- WHAT TO WORK ON -
Report every line in the items that contains the string "tempo", copying each such line in full.

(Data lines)
========
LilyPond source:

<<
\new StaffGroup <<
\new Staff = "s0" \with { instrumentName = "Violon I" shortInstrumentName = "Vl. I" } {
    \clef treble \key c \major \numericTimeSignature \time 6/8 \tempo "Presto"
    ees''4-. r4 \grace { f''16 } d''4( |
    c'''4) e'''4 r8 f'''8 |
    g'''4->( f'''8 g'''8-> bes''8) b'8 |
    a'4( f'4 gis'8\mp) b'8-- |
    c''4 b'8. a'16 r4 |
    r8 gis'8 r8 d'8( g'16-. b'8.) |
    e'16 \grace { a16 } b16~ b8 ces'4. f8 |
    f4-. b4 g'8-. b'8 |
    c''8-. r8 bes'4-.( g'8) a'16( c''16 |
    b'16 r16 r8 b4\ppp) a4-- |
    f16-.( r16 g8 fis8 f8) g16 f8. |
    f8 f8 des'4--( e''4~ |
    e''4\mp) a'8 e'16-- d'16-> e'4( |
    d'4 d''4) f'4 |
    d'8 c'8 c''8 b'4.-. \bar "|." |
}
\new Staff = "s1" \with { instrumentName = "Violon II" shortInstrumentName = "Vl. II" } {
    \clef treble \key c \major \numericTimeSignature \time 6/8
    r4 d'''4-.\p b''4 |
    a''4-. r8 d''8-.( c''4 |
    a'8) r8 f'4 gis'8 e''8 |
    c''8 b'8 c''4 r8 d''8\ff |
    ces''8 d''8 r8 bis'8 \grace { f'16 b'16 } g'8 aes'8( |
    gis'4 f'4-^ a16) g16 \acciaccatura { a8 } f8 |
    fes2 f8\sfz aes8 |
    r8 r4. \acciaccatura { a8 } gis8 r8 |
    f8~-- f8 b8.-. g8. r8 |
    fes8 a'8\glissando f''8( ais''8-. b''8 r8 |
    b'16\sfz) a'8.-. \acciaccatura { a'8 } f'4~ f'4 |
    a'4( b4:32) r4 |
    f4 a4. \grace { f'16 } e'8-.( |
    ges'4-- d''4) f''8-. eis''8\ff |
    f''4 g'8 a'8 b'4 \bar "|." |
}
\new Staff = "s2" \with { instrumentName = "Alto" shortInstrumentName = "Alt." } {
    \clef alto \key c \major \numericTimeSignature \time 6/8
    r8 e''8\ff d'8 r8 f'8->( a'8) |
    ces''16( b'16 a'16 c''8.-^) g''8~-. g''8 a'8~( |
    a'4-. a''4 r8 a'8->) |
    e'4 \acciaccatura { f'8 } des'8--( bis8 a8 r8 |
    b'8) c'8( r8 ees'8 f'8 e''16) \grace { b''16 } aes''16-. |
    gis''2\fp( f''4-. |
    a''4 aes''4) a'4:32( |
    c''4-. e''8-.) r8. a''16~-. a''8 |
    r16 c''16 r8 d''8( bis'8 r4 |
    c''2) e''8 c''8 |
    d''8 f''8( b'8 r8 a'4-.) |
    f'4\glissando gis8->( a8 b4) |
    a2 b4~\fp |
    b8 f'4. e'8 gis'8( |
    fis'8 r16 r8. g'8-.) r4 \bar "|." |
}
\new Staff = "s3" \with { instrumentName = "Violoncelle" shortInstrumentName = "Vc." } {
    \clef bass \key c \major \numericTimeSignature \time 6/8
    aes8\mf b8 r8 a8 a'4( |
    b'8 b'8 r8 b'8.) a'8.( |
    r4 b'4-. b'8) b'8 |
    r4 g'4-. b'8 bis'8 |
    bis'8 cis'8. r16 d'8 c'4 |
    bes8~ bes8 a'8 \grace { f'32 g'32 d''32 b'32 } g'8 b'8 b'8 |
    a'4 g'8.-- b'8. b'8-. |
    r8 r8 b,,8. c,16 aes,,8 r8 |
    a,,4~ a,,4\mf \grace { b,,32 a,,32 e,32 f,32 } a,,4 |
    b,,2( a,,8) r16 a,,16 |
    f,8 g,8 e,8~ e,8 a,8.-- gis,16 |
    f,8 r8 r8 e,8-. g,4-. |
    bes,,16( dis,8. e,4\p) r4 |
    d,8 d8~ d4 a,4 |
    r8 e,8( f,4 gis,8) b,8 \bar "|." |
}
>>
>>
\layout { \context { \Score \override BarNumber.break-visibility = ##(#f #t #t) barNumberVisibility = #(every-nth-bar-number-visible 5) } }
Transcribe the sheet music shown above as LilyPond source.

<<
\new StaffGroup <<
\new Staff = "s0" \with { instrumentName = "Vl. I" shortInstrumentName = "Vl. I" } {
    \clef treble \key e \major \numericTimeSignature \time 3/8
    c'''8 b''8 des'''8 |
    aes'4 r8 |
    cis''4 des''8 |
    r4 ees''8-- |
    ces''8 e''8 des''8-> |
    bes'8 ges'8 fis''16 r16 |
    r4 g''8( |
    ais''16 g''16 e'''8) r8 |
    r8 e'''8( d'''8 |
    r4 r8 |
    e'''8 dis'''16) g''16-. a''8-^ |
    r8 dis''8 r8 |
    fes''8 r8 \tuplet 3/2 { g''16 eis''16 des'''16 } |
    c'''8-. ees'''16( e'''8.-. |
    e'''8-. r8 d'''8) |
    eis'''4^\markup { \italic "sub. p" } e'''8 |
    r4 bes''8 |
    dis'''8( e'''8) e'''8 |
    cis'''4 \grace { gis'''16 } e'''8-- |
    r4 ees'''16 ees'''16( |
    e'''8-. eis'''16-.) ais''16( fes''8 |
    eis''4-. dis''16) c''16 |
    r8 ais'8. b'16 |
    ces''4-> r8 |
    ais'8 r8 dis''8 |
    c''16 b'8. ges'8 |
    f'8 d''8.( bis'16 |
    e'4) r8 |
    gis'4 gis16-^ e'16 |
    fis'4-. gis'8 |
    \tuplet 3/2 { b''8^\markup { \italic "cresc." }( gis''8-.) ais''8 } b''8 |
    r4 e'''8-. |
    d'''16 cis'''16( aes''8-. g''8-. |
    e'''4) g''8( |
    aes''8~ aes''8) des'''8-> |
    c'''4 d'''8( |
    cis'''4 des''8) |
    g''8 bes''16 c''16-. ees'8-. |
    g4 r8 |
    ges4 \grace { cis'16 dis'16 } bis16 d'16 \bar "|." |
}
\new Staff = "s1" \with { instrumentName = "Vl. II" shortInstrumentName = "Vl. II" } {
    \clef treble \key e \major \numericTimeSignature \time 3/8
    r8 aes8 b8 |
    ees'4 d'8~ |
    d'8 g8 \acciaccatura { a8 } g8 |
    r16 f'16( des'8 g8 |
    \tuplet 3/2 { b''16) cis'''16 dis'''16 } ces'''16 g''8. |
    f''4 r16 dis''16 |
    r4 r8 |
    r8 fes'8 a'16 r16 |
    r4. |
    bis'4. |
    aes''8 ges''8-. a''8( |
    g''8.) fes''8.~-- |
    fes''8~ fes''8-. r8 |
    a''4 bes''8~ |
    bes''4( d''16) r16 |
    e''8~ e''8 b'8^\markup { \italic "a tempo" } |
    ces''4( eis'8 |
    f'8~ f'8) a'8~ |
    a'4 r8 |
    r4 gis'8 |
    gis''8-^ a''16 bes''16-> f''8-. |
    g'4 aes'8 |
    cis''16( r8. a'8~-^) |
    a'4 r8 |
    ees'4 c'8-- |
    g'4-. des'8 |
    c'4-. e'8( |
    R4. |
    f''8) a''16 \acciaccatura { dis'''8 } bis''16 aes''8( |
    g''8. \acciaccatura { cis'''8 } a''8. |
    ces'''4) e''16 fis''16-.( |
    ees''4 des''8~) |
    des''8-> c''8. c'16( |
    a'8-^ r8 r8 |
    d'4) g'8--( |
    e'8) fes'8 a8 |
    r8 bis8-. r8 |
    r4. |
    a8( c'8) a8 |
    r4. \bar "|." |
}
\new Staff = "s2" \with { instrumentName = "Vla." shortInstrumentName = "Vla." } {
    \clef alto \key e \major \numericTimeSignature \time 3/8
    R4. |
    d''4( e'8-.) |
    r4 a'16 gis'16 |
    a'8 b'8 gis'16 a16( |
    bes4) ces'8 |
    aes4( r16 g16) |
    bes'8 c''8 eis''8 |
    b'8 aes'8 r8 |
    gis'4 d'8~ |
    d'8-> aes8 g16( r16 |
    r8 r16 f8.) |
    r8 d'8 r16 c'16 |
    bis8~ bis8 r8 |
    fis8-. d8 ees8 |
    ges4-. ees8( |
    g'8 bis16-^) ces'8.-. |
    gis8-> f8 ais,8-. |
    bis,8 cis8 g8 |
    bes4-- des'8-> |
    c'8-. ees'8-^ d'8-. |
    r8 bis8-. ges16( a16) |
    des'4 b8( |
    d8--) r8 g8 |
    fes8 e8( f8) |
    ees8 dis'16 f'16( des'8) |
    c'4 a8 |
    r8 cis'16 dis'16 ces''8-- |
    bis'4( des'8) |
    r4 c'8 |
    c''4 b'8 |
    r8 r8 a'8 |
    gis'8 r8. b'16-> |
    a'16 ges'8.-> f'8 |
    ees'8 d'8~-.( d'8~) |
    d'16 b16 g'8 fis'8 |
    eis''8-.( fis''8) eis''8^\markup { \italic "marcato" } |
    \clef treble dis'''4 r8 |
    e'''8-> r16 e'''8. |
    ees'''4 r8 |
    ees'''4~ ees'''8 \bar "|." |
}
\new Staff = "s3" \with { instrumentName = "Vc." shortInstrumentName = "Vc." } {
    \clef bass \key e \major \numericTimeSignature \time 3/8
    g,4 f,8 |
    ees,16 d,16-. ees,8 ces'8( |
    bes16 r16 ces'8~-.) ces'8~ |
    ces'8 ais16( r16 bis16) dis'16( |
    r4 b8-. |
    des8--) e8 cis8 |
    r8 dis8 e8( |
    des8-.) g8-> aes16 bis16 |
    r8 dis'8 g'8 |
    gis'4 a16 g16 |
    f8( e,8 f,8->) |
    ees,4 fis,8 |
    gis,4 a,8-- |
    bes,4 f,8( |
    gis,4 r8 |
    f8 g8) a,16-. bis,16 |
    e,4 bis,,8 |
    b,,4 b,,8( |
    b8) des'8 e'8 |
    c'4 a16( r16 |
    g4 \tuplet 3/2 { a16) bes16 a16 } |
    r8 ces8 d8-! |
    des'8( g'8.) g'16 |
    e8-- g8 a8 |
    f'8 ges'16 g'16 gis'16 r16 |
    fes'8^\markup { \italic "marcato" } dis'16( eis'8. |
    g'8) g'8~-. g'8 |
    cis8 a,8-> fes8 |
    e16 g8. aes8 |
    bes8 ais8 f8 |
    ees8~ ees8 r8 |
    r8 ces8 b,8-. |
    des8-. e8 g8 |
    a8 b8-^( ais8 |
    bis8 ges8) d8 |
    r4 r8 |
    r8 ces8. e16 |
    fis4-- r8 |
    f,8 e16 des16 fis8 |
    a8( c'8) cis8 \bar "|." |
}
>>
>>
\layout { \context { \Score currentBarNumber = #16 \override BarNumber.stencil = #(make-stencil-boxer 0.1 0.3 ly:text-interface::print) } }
========
- FINISHED TASK -
    \clef treble \key c \major \numericTimeSignature \time 6/8 \tempo "Presto"
    e''8~ e''8 b'8^\markup { \italic "a tempo" } |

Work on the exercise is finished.